What you are asked to do: Would you reproduce, word for word, only the lines running from the top of the data through the line containing "swapped: Taschenrechner/schwarz <245", and none of the pictures?
(Information)
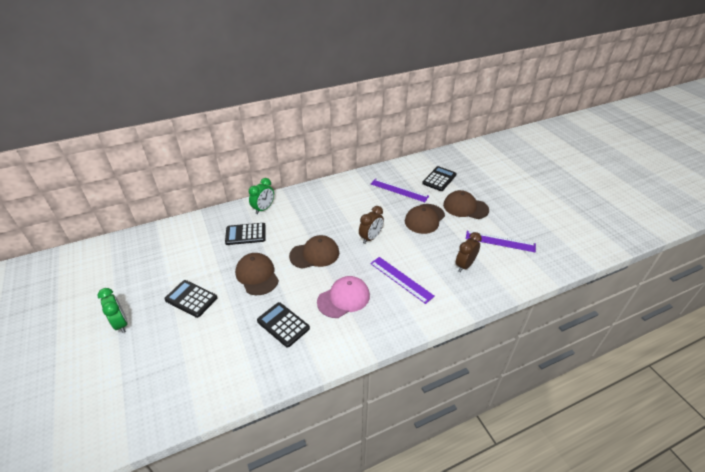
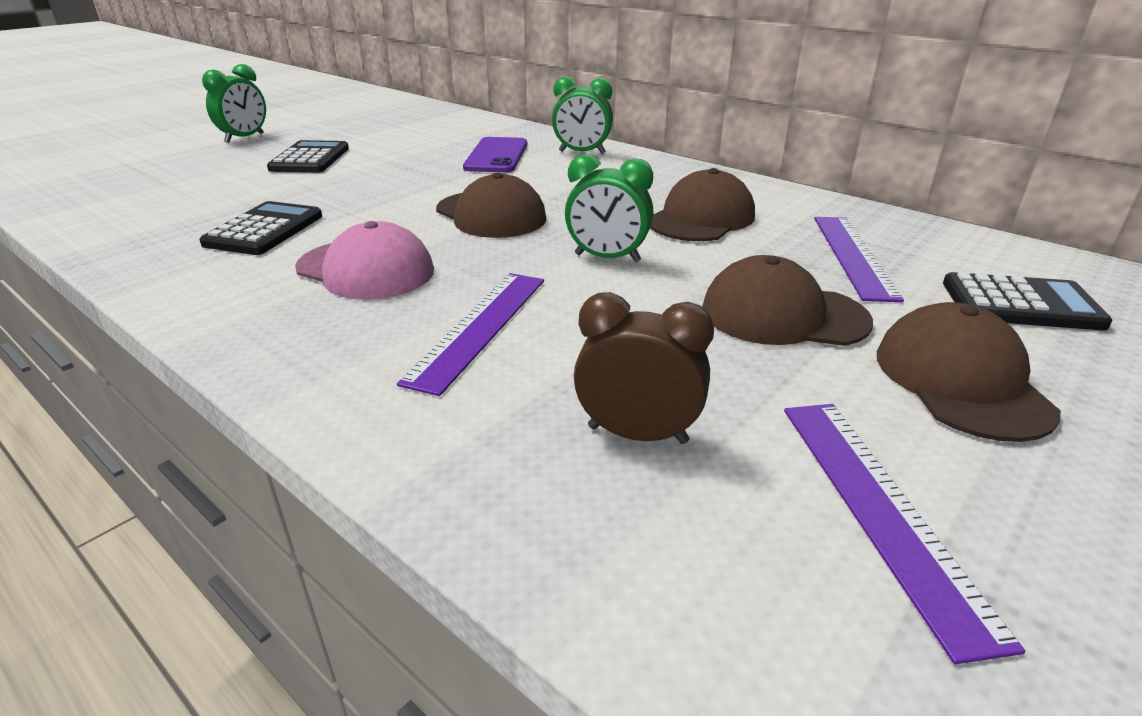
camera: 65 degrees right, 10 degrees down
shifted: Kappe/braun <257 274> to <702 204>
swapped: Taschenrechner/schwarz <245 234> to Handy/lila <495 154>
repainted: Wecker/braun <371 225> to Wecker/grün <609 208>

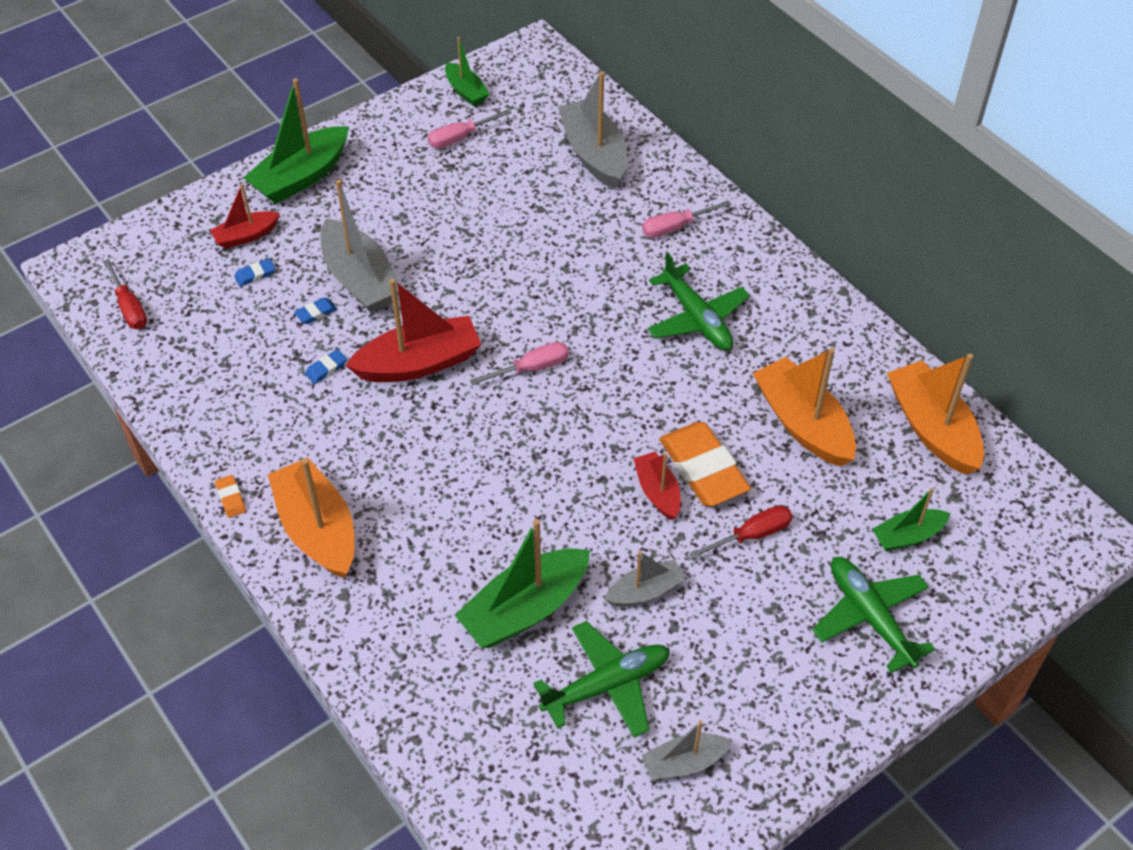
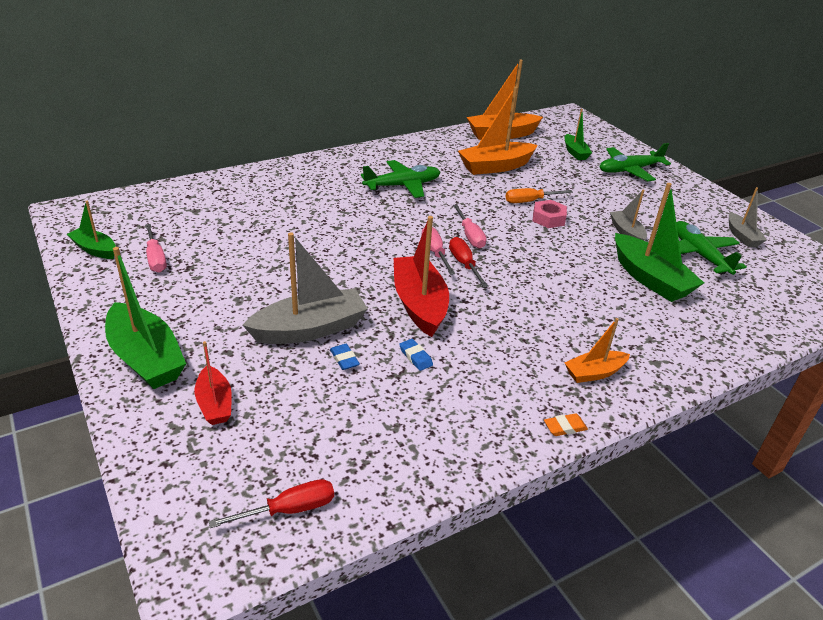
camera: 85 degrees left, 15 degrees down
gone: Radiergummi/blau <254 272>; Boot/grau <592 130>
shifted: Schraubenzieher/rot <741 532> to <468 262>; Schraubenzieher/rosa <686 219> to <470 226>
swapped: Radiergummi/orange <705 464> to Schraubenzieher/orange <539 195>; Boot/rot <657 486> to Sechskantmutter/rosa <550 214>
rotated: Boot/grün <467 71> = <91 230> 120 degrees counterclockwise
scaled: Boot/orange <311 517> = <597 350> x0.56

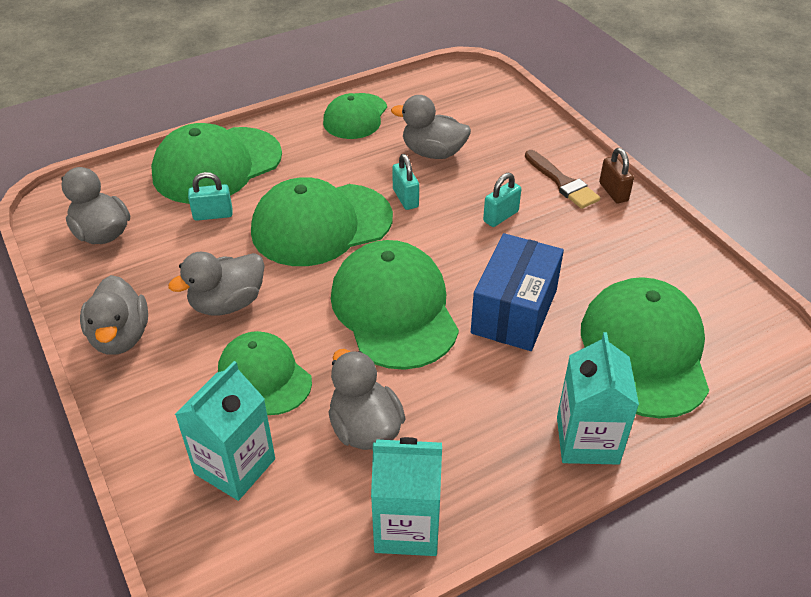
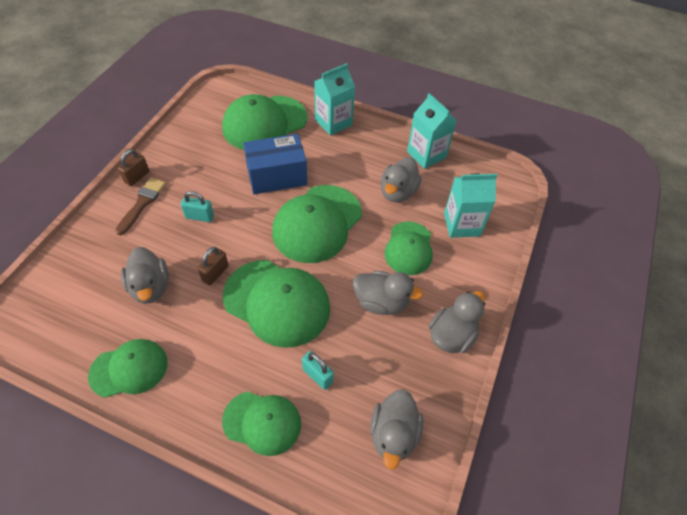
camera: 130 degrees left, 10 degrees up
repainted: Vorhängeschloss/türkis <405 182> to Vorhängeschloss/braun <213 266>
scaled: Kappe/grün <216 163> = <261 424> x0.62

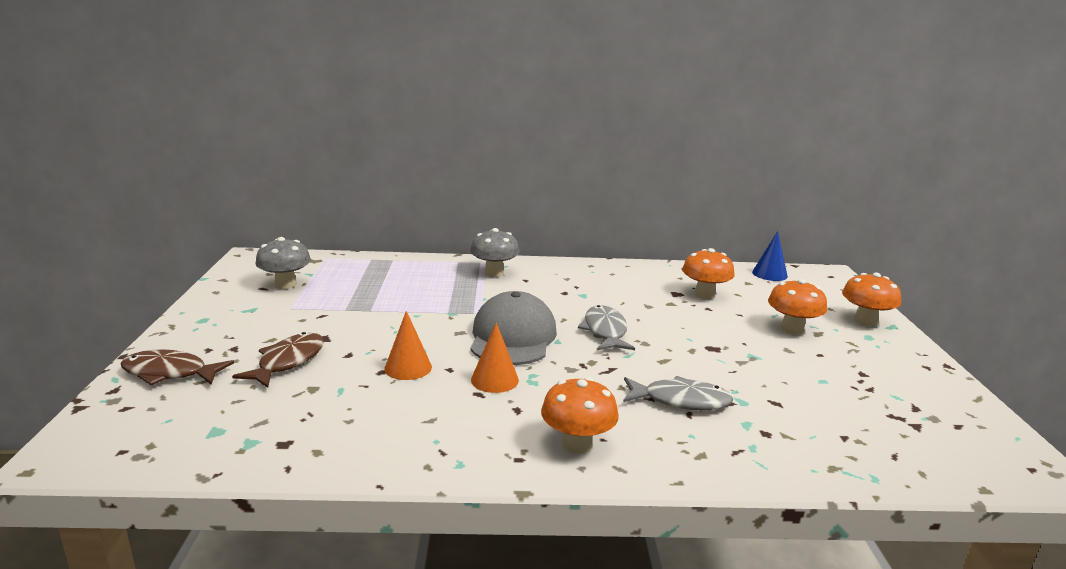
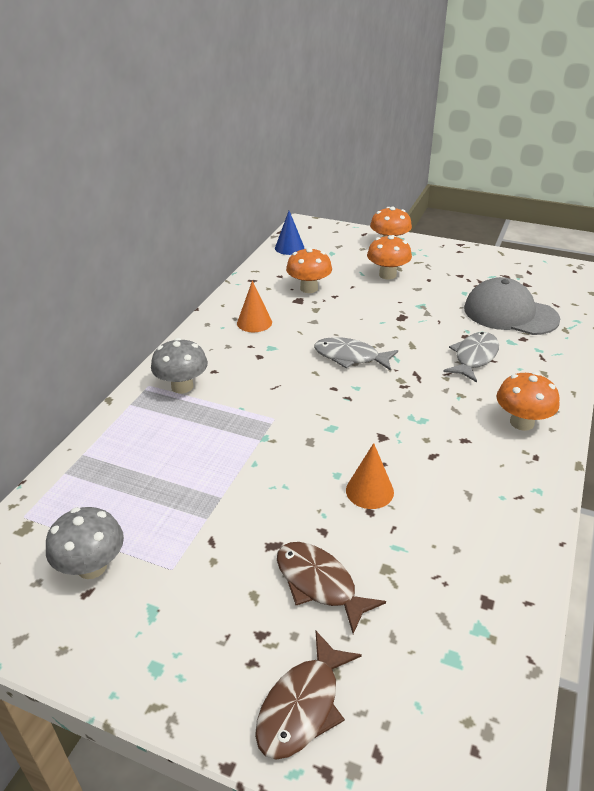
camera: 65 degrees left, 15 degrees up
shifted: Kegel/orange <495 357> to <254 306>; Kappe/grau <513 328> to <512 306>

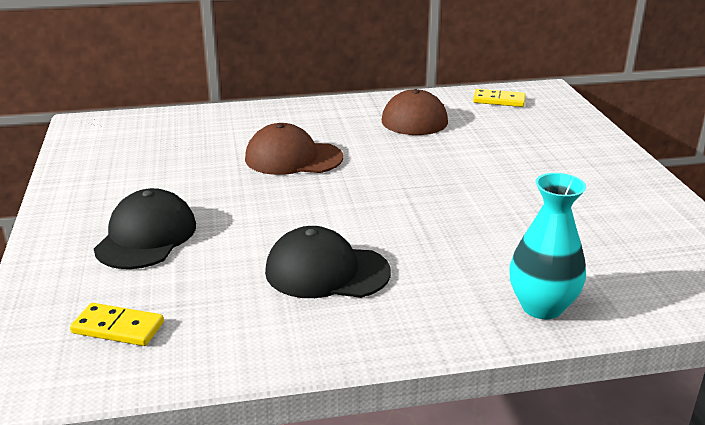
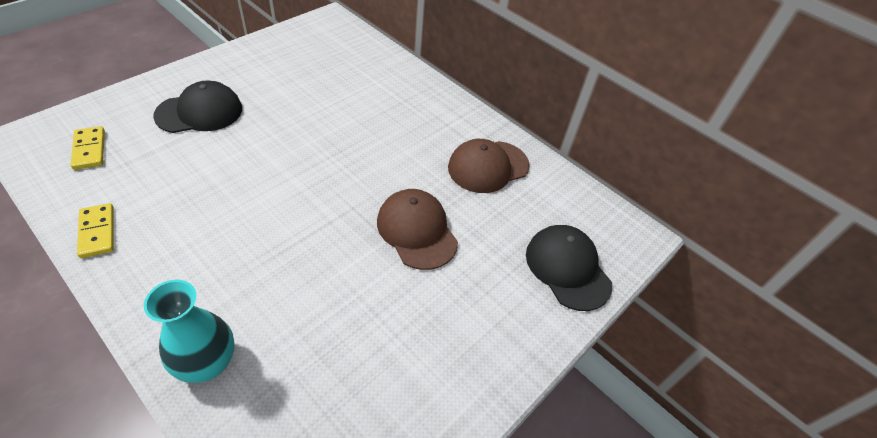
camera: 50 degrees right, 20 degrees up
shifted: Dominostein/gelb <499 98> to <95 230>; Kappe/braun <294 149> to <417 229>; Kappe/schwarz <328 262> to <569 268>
(End Information)
Solution to this task:
camera: 65 degrees right, 10 degrees down
shifted: Kappe/braun <257 274> to <702 204>
swapped: Taschenrechner/schwarz <245 234> to Handy/lila <495 154>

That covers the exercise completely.